(Entries taken from a collection)

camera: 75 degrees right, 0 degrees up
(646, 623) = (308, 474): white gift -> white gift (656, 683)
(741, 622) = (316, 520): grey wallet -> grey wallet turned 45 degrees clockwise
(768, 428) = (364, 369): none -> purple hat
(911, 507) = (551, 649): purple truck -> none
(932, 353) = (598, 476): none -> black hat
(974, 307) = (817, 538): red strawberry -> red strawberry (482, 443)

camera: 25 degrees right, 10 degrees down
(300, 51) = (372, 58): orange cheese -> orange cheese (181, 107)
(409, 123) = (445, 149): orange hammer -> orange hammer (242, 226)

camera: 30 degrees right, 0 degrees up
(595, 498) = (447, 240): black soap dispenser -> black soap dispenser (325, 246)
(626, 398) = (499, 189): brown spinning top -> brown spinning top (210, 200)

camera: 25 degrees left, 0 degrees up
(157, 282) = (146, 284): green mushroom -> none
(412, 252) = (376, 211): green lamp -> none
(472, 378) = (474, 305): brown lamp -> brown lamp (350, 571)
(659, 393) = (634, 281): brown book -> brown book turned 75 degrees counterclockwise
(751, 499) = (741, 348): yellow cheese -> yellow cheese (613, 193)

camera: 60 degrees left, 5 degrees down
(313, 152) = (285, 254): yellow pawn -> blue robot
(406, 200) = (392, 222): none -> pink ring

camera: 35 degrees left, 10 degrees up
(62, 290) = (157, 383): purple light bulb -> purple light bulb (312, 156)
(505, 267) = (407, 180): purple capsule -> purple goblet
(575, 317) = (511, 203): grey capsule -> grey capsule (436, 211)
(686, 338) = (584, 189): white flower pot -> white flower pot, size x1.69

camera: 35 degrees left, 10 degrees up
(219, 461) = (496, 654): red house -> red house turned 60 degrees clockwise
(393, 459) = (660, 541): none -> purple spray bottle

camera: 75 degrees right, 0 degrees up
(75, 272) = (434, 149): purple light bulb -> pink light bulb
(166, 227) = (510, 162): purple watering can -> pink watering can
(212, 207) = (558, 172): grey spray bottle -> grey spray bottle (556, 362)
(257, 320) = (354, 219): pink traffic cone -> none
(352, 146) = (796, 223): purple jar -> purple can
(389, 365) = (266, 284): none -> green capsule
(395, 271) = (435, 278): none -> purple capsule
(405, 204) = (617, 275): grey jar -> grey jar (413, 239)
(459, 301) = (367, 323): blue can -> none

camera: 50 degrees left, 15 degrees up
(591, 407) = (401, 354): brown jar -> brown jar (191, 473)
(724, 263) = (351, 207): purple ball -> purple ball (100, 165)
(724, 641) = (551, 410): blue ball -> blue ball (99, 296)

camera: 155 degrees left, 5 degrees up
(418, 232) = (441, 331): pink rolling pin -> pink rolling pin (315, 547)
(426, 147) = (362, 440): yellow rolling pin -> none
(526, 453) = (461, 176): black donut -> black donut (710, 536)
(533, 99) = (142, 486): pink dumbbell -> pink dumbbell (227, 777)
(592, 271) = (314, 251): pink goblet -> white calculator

Assignment: If a line in the records above holds the string "pink", copy it out.

Expected answer:
(406, 200) = (392, 222): none -> pink ring
(75, 272) = (434, 149): purple light bulb -> pink light bulb
(166, 227) = (510, 162): purple watering can -> pink watering can
(257, 320) = (354, 219): pink traffic cone -> none
(418, 232) = (441, 331): pink rolling pin -> pink rolling pin (315, 547)
(533, 99) = (142, 486): pink dumbbell -> pink dumbbell (227, 777)
(592, 271) = (314, 251): pink goblet -> white calculator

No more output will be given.